╔══

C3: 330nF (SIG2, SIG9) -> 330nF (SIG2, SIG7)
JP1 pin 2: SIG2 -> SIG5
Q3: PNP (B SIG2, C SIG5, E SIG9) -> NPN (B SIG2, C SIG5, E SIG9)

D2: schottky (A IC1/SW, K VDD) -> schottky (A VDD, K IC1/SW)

╚══
╔══

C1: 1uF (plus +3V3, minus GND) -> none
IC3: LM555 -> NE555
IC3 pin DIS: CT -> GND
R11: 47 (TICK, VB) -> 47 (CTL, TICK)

╚══

# YOUR GOAL:
Set down, exactly as they stand above, the lines starting with the line with "Q3: PNP (B SIG2, C" and going on through the line with "D2: schottky (A", and no others.

# TASK OUTPUT:
Q3: PNP (B SIG2, C SIG5, E SIG9) -> NPN (B SIG2, C SIG5, E SIG9)

D2: schottky (A IC1/SW, K VDD) -> schottky (A VDD, K IC1/SW)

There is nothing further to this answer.